§ **Work instructions**:
The answer consists solely of the lines running from the one with "U2 pin TRIG: U2/THR -> GND" through the final line below, transcribed exactly and without any pictures.
═══ Exercise inputs
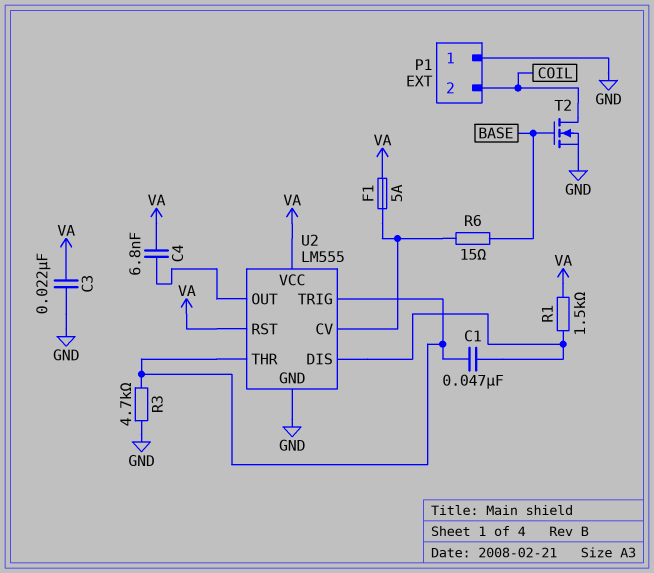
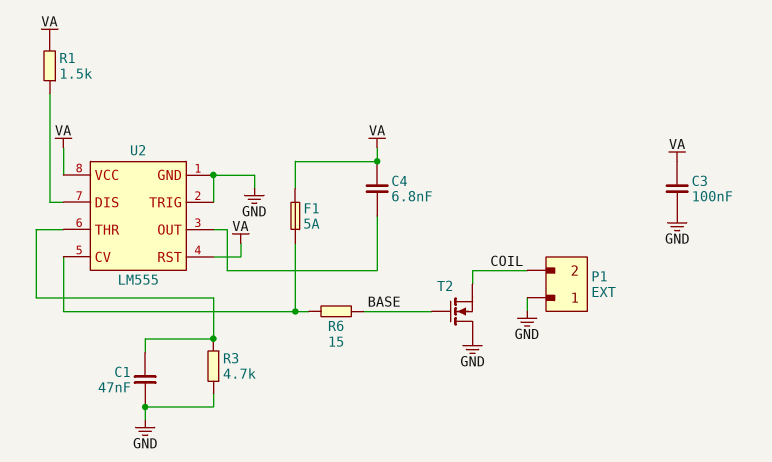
C1: 47nF (U2/DIS, U2/THR) -> 47nF (GND, U2/THR)
C3: 22nF (GND, VA) -> 100nF (GND, VA)
T2: NMOS (G BASE, D COIL, S GND) -> NMOS (G BASE, D GND, S COIL)
U2 pin TRIG: U2/THR -> GND

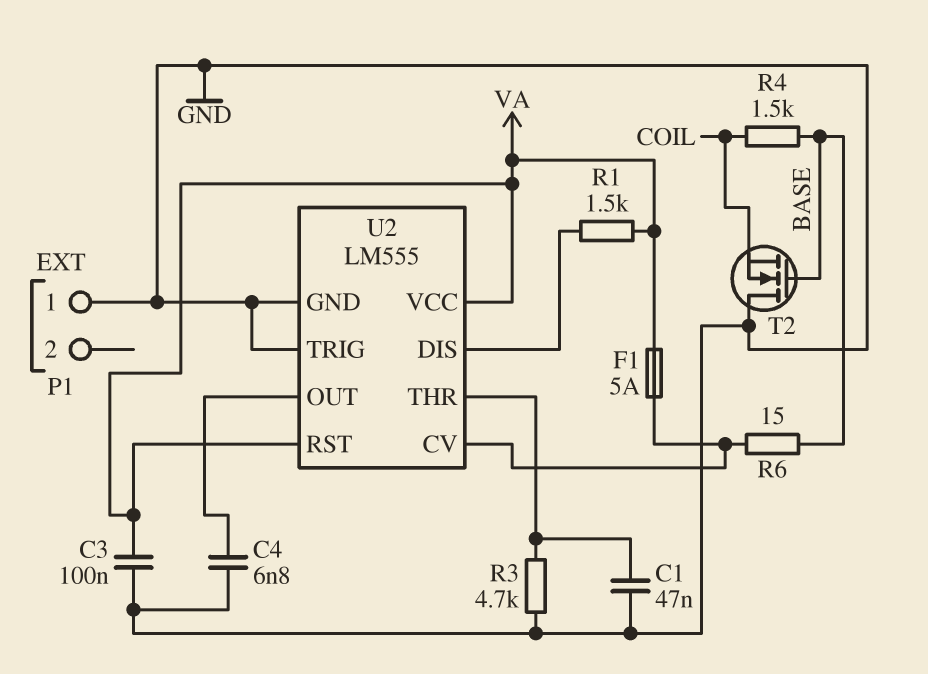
C4: 6.8nF (U2/OUT, VA) -> 6.8nF (GND, U2/OUT)
P1 pin 2: COIL -> none
R4: none -> 1.5k (BASE, COIL)

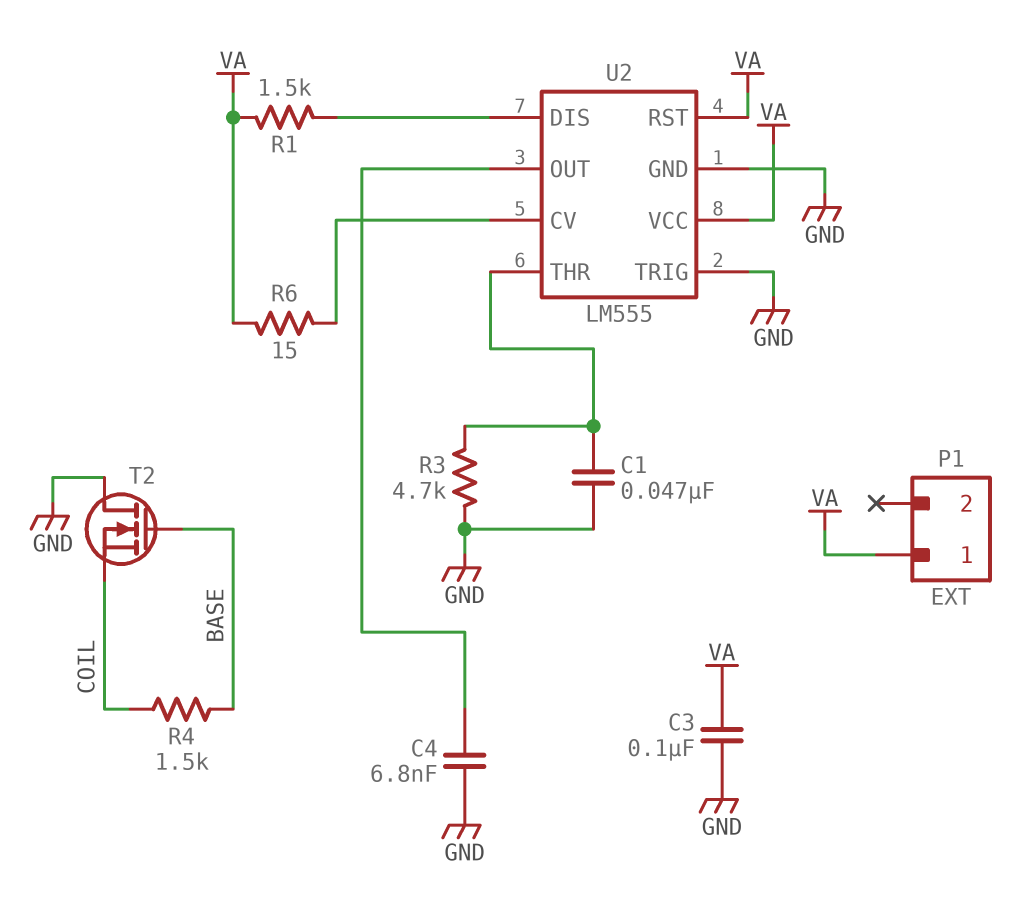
F1: 5A (U2/CV, VA) -> none
P1 pin 1: GND -> VA
R6: 15 (BASE, U2/CV) -> 15 (U2/CV, VA)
══════
§ **Answer to the exercise**:
U2 pin TRIG: U2/THR -> GND

C4: 6.8nF (U2/OUT, VA) -> 6.8nF (GND, U2/OUT)
P1 pin 2: COIL -> none
R4: none -> 1.5k (BASE, COIL)

F1: 5A (U2/CV, VA) -> none
P1 pin 1: GND -> VA
R6: 15 (BASE, U2/CV) -> 15 (U2/CV, VA)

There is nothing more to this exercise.